Stored items:
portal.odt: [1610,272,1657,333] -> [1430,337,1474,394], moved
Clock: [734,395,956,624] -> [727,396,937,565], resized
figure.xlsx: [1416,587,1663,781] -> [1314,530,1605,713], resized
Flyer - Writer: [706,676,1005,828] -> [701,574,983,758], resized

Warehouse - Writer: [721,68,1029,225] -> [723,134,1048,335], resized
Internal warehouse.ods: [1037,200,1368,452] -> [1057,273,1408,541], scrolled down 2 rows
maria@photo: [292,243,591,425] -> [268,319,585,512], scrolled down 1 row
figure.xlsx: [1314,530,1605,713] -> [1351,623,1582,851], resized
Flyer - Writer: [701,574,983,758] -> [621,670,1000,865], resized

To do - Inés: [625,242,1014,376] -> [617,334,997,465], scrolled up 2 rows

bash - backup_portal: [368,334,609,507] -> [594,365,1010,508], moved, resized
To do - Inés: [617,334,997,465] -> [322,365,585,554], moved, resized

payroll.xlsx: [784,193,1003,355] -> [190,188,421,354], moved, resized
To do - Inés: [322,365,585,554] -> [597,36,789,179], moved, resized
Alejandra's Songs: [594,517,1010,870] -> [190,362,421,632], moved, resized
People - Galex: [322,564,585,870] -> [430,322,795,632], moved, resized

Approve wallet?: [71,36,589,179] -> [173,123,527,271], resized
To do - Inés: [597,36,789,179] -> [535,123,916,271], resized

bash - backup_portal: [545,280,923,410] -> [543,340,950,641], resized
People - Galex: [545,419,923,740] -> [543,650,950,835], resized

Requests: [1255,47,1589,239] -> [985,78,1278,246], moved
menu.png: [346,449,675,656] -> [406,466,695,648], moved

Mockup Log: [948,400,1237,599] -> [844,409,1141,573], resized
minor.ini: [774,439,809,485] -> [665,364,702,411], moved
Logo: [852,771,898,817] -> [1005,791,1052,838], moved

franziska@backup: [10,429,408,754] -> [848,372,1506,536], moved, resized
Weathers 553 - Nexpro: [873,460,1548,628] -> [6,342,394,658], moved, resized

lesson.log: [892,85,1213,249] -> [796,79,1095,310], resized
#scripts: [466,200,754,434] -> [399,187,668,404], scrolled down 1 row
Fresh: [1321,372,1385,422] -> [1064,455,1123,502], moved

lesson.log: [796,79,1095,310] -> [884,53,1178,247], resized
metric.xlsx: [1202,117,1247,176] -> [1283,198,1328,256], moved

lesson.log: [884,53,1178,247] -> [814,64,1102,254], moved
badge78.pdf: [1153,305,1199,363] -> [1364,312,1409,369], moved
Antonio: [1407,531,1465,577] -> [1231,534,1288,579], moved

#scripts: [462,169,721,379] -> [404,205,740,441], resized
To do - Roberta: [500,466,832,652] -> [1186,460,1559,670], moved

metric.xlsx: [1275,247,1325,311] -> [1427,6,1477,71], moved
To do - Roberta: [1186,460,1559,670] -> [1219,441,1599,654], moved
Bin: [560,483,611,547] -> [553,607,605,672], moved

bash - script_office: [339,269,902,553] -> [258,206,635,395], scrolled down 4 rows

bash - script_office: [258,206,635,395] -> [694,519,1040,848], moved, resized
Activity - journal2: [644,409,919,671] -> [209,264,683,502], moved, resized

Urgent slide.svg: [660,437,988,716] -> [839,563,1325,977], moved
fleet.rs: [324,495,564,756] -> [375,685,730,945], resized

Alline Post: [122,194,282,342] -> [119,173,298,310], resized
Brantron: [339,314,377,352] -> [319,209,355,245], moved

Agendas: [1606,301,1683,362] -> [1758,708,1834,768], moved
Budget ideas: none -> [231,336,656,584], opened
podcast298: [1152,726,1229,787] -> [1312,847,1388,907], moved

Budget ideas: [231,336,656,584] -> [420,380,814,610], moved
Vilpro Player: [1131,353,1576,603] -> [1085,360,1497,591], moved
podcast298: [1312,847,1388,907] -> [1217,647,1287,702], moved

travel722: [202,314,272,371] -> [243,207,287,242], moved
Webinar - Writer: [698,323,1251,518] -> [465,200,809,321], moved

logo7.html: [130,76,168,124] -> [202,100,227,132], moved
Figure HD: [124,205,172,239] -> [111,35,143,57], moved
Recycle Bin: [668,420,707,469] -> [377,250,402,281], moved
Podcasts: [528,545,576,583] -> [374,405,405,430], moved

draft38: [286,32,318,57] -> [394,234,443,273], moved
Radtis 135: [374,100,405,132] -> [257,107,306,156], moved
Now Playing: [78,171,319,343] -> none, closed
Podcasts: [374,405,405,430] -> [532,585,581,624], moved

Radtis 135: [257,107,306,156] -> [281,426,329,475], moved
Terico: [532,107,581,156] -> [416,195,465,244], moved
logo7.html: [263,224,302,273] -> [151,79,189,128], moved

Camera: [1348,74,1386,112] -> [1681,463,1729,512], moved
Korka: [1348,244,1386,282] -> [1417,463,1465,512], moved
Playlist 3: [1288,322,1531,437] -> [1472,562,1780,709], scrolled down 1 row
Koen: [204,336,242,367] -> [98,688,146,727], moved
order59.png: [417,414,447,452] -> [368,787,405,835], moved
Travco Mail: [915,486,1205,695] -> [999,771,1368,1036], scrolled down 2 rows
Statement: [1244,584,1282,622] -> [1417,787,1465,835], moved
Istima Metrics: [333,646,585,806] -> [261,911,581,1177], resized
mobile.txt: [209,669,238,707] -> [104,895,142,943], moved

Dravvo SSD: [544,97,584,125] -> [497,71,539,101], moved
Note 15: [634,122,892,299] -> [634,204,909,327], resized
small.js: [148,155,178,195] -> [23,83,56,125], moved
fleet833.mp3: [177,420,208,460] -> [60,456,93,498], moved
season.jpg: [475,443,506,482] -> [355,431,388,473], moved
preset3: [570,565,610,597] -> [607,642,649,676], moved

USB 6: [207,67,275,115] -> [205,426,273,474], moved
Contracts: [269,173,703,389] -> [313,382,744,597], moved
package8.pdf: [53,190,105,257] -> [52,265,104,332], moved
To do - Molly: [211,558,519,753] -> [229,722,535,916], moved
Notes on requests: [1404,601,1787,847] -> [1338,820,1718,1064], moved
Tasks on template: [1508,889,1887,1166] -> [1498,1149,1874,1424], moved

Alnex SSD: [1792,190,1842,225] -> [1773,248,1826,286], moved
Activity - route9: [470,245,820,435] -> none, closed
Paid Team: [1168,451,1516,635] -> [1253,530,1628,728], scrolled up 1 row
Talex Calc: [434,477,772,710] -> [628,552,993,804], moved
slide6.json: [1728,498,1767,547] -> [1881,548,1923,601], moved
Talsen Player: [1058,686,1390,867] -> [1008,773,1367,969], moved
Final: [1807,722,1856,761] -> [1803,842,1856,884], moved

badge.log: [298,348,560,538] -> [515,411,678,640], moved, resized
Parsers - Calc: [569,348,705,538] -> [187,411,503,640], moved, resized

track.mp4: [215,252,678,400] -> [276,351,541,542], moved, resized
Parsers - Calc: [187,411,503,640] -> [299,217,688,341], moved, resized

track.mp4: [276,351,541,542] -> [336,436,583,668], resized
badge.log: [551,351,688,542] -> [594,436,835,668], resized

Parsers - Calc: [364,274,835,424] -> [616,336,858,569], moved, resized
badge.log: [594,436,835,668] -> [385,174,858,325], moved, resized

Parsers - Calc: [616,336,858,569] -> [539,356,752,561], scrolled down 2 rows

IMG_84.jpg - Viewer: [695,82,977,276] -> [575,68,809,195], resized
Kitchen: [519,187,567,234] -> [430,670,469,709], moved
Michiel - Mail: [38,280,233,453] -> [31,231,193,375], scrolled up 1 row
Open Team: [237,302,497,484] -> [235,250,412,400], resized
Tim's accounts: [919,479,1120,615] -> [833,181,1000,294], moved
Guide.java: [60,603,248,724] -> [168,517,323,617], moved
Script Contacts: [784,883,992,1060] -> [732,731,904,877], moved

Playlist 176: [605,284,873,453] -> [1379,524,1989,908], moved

Directions: Retype exactly the lines above, from the one with "logo7.html: [130,76,168,124] ->" through the one with "draft38: [286,32,318,57] ->", inclusive.

Task output:
logo7.html: [130,76,168,124] -> [202,100,227,132], moved
Figure HD: [124,205,172,239] -> [111,35,143,57], moved
Recycle Bin: [668,420,707,469] -> [377,250,402,281], moved
Podcasts: [528,545,576,583] -> [374,405,405,430], moved

draft38: [286,32,318,57] -> [394,234,443,273], moved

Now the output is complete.